Reading through the lines below, count those that include the string "down"; the answer is that number and nothing else.

- Items from a data source:
*** Begin section ***

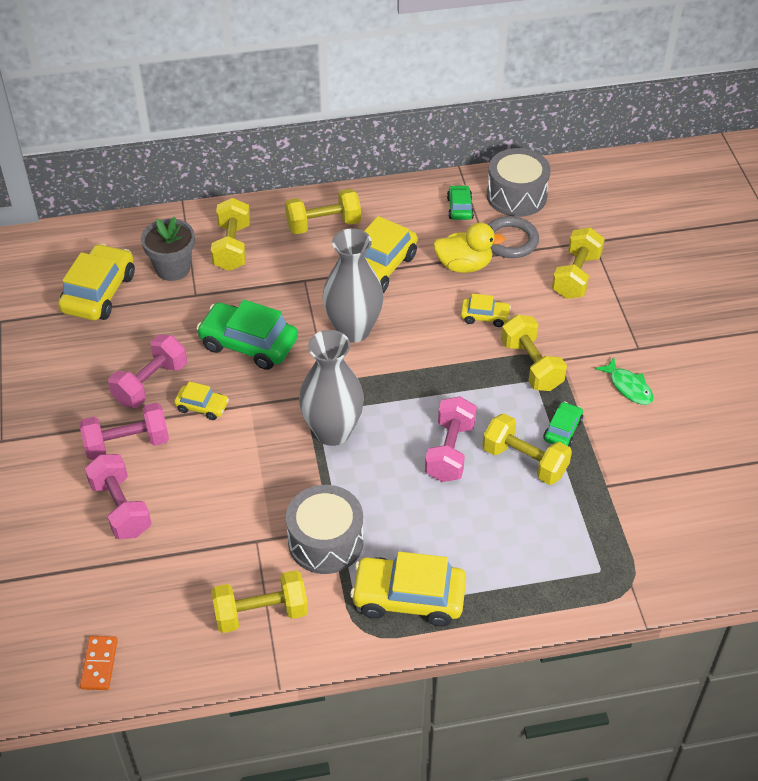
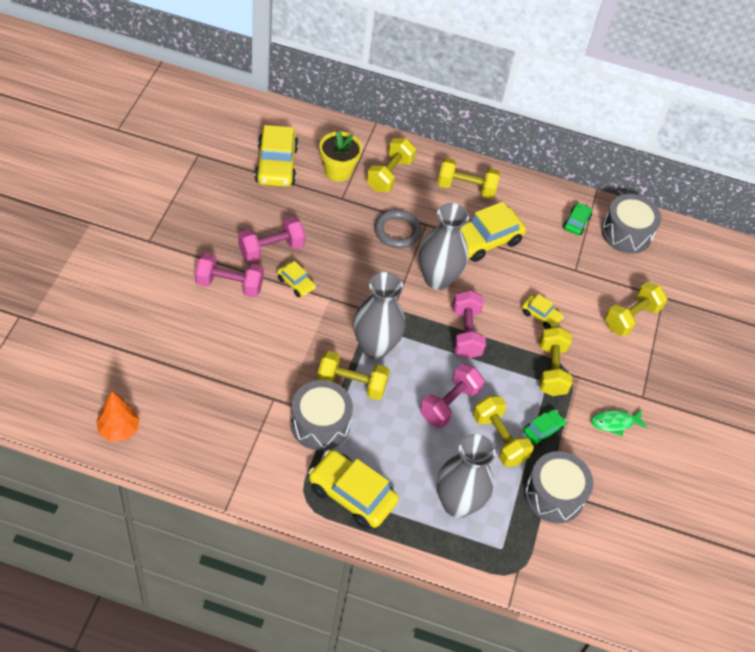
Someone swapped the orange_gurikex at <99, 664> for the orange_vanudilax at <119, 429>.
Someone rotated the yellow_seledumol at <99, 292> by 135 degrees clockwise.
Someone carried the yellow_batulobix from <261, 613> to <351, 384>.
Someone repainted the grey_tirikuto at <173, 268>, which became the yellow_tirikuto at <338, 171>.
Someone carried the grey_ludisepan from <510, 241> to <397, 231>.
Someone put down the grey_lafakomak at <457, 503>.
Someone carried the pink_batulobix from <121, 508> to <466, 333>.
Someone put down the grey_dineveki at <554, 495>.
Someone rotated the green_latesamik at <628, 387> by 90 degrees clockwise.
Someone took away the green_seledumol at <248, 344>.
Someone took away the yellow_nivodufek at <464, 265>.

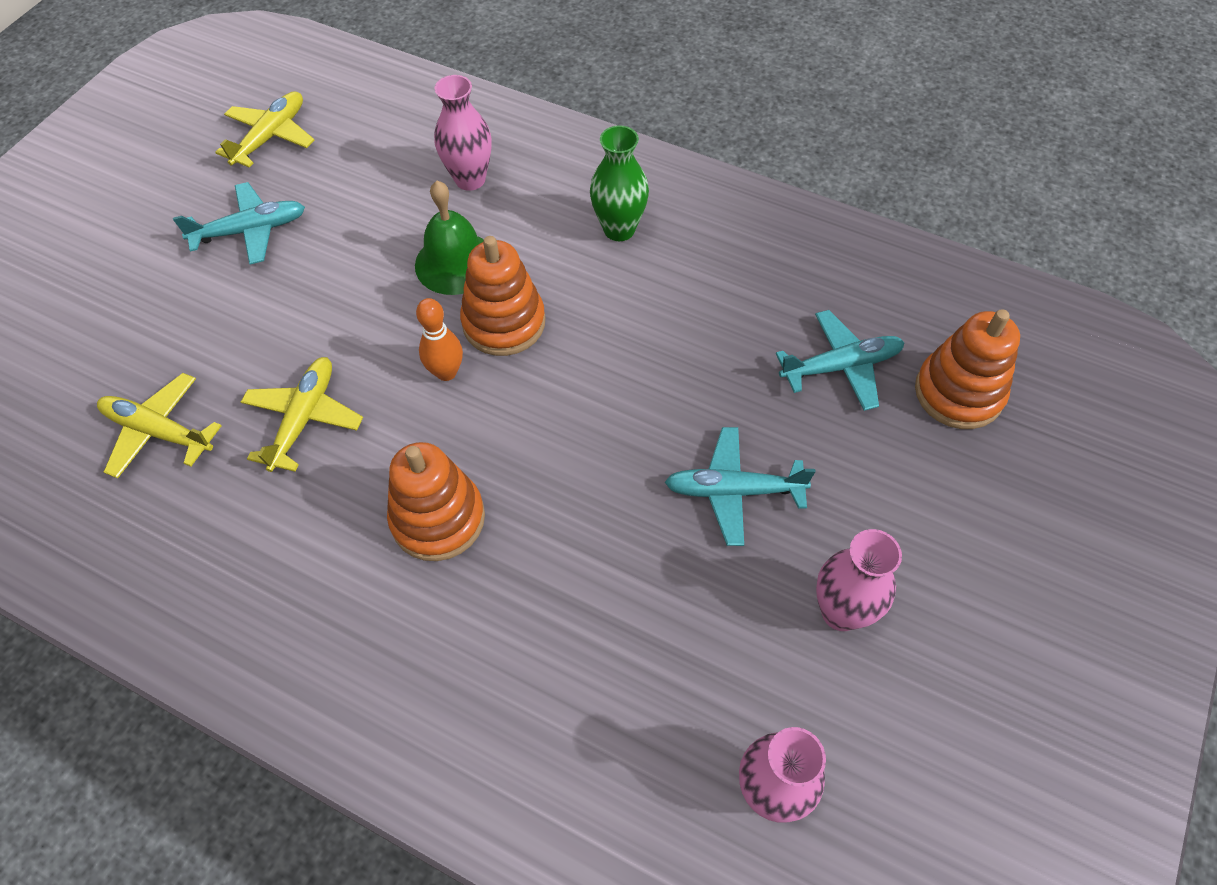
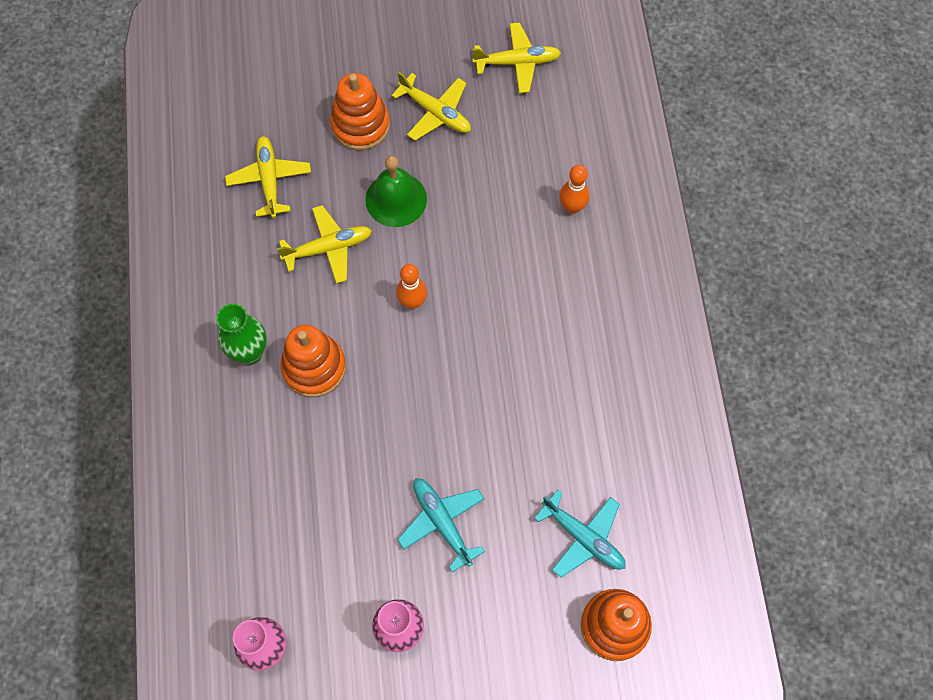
Someone carried the green_lafakomak from <619, 229> to <250, 353>.
Someone carried the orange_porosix from <504, 323> to <360, 125>.
Someone carried the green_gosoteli from <455, 263> to <396, 199>.
Someone repainted the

*** End section ***

- RESULT FOR THIS TASK:
2